* PROBLEM DETAILS *
An exact transcription is needed of the lines below from the one with "black dice: 1 -> 2" through the one with "pink heart: 2 -> 5", with no other lines and no pictures.

* ENTRIES SUPPLIED *
########
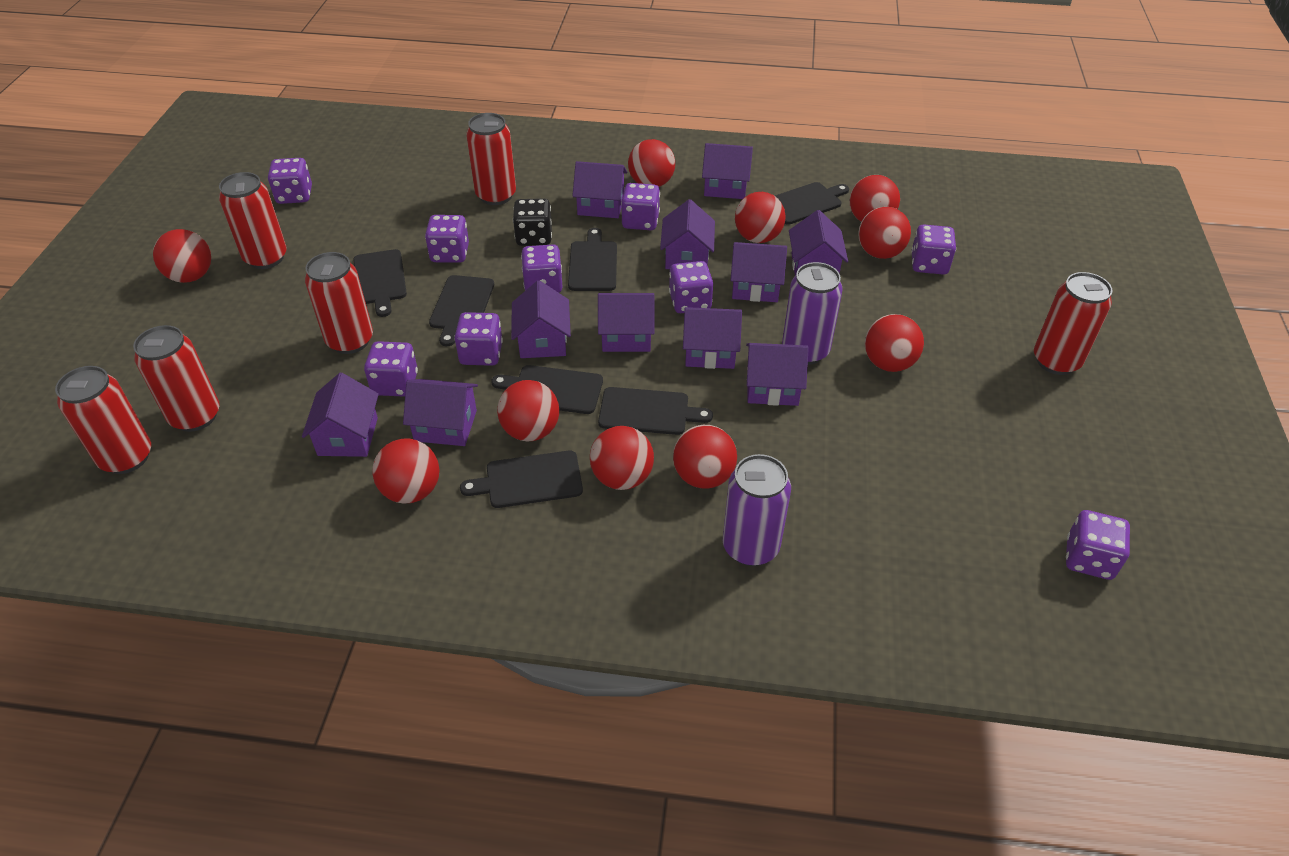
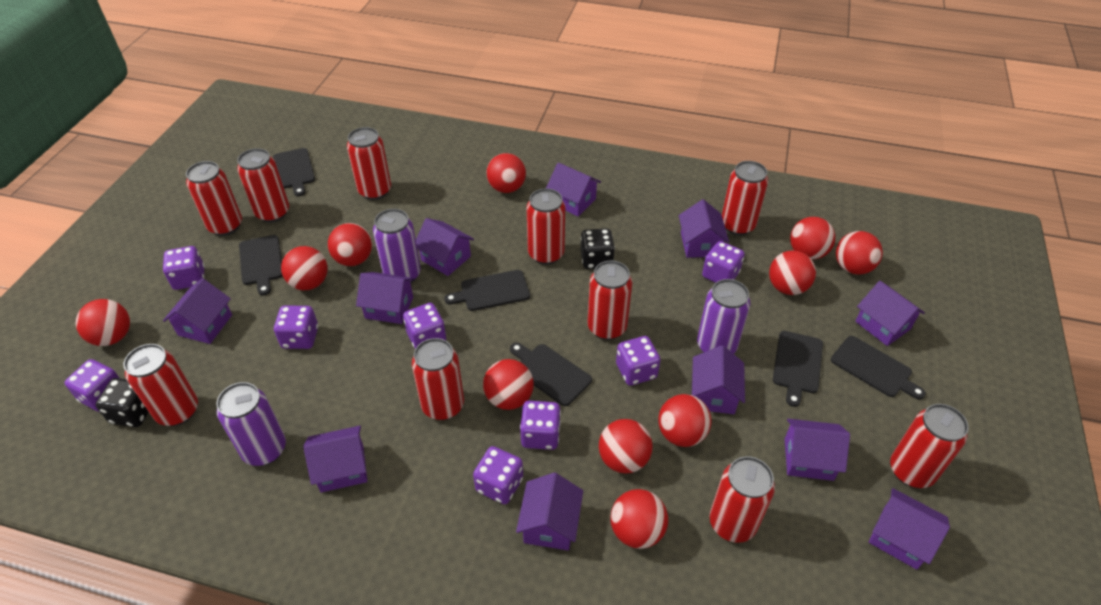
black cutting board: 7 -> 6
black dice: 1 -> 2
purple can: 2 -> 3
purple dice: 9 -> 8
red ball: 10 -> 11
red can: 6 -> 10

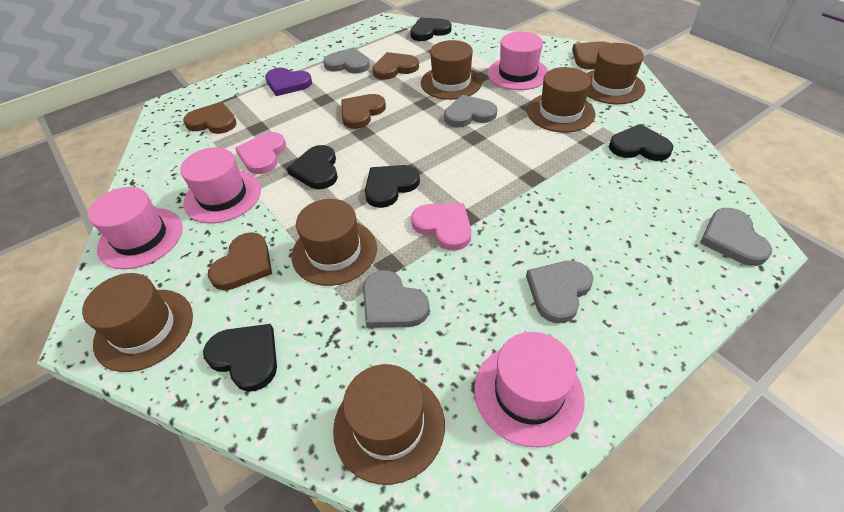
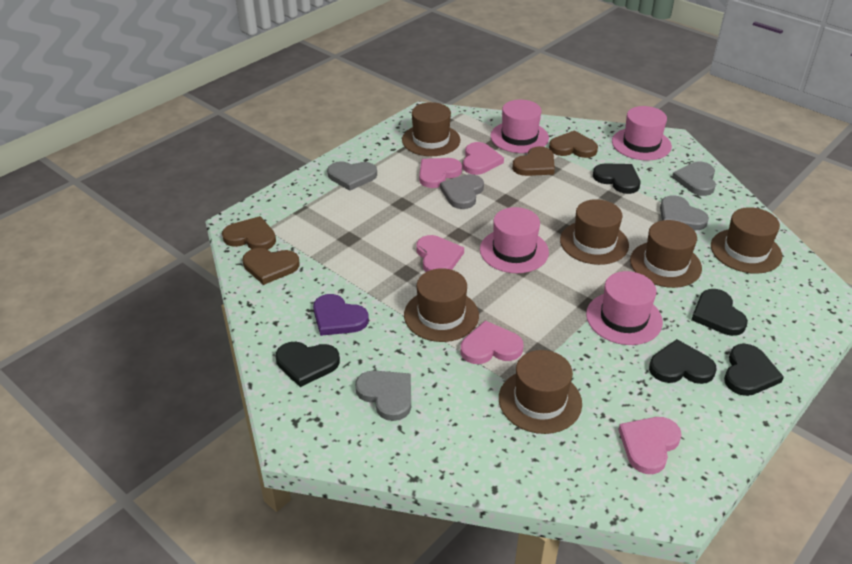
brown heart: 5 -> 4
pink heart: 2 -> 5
########
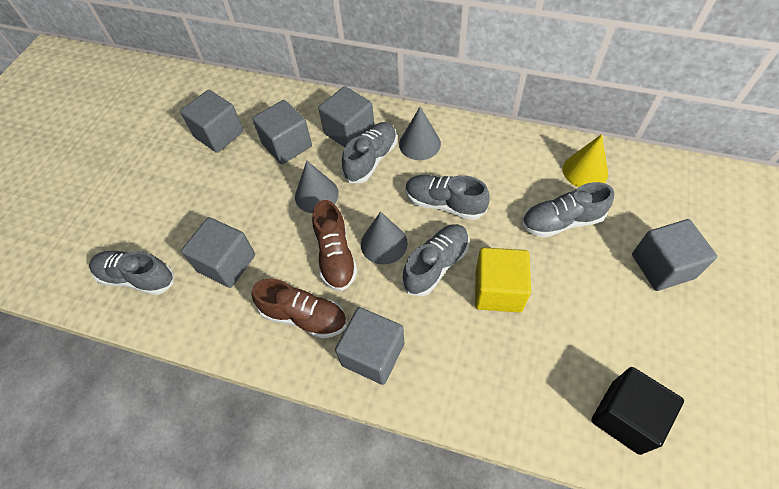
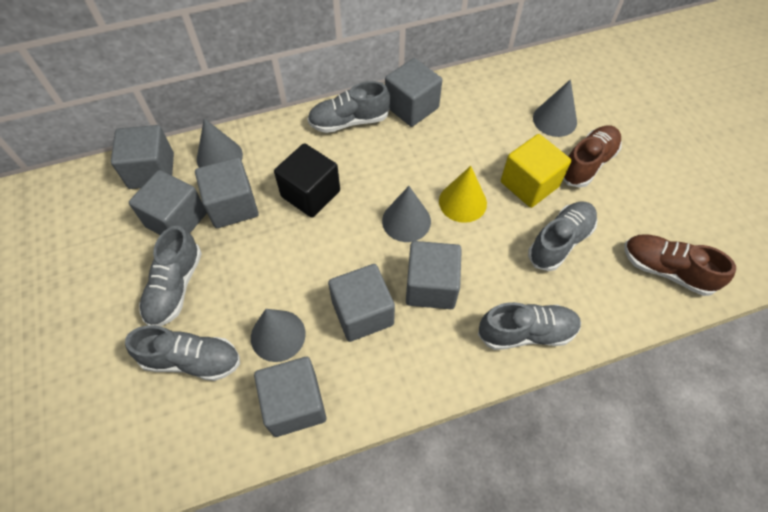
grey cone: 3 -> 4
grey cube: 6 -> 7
########
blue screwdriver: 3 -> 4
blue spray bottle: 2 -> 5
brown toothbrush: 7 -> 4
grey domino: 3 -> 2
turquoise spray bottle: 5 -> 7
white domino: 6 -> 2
########
* OUTPUT FOR THIS EXERCISE *
black dice: 1 -> 2
purple can: 2 -> 3
purple dice: 9 -> 8
red ball: 10 -> 11
red can: 6 -> 10

brown heart: 5 -> 4
pink heart: 2 -> 5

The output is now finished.